Below are some records. Return exactly the lines from the one with "S2: switch (+3V3, 0V) -> switch (0V, D0)" to the one with "U2: AND CD4081", and nothing else.

**Data for this task**
++++

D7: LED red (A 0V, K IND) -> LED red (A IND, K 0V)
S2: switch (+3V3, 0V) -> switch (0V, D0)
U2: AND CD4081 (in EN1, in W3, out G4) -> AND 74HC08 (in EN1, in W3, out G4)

++++

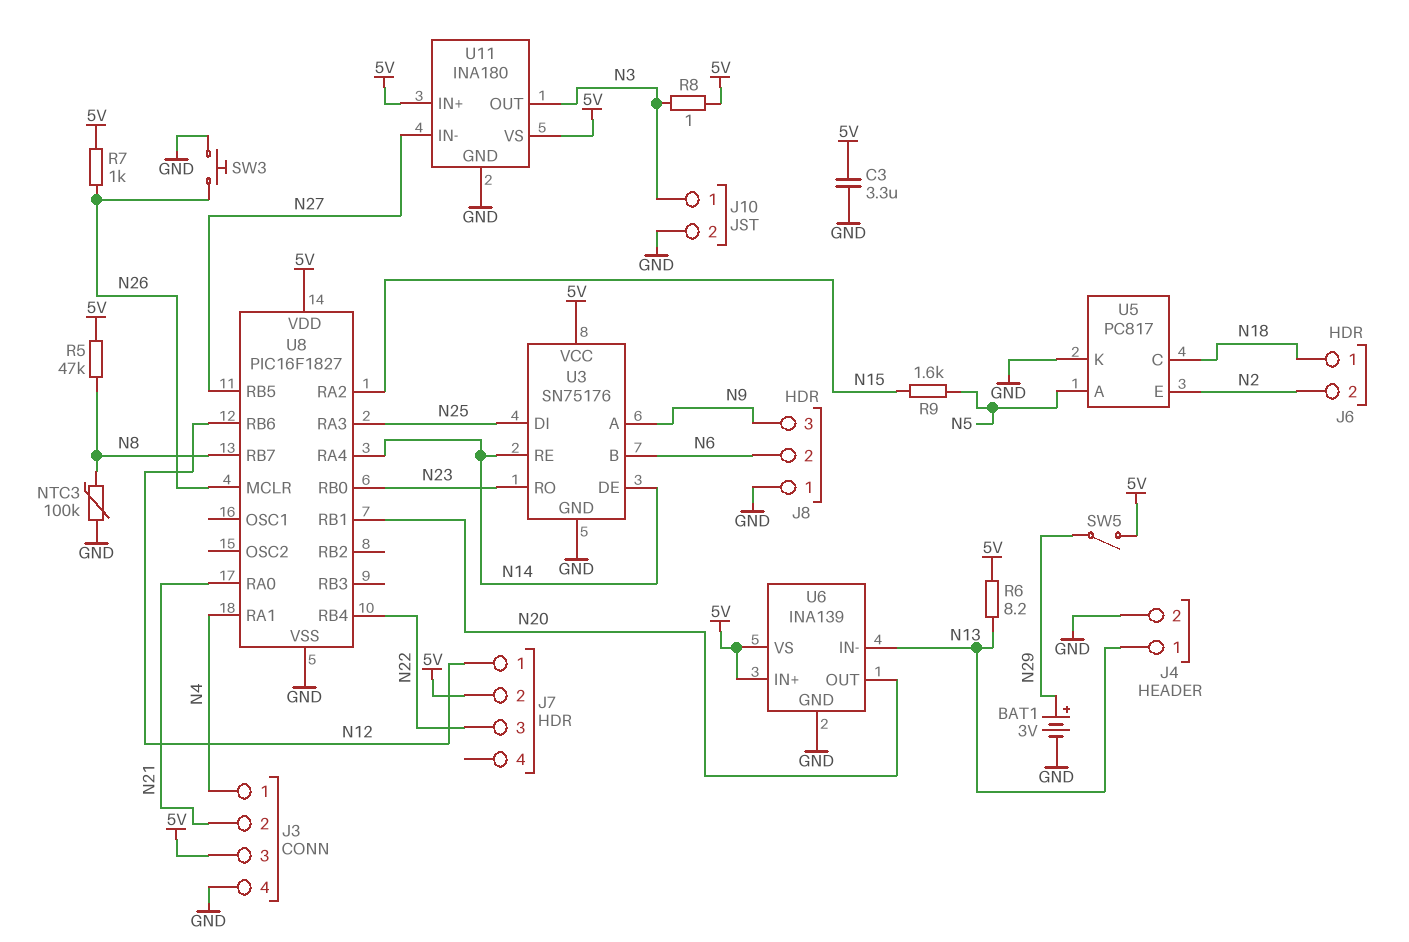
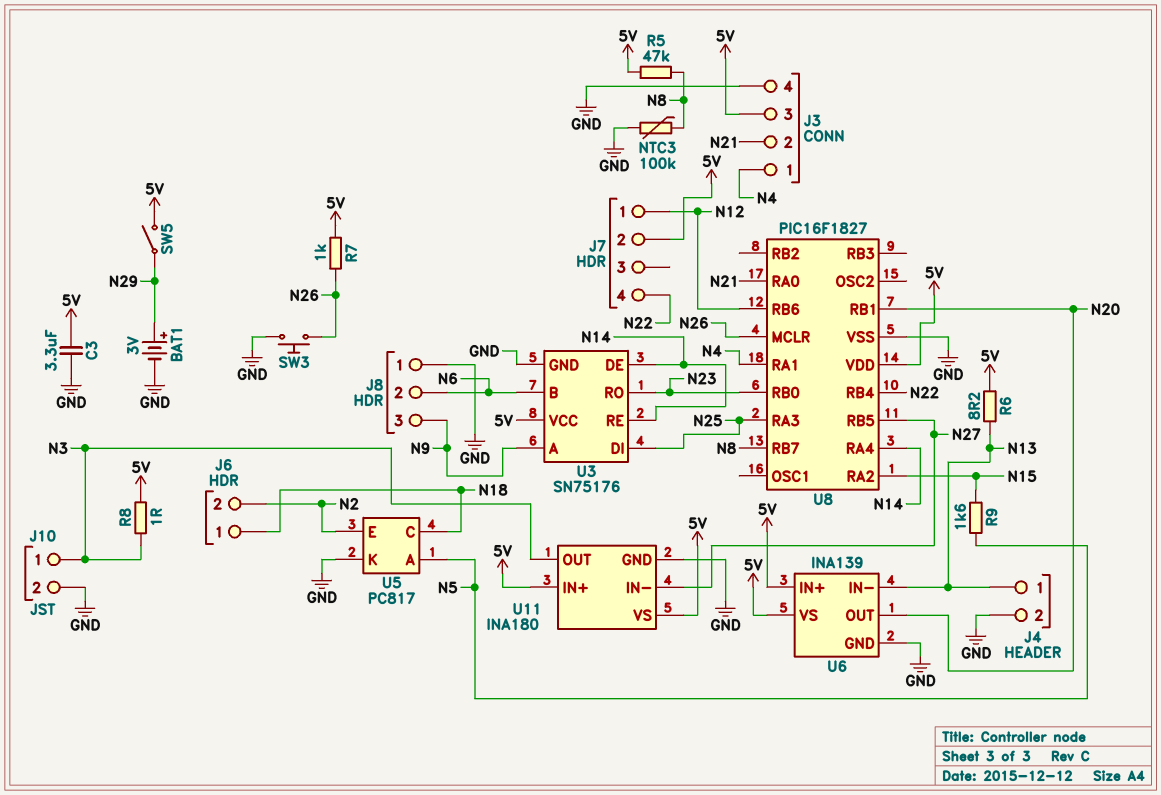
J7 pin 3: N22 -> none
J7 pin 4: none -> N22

++++

**Output for this task**
S2: switch (+3V3, 0V) -> switch (0V, D0)
U2: AND CD4081 (in EN1, in W3, out G4) -> AND 74HC08 (in EN1, in W3, out G4)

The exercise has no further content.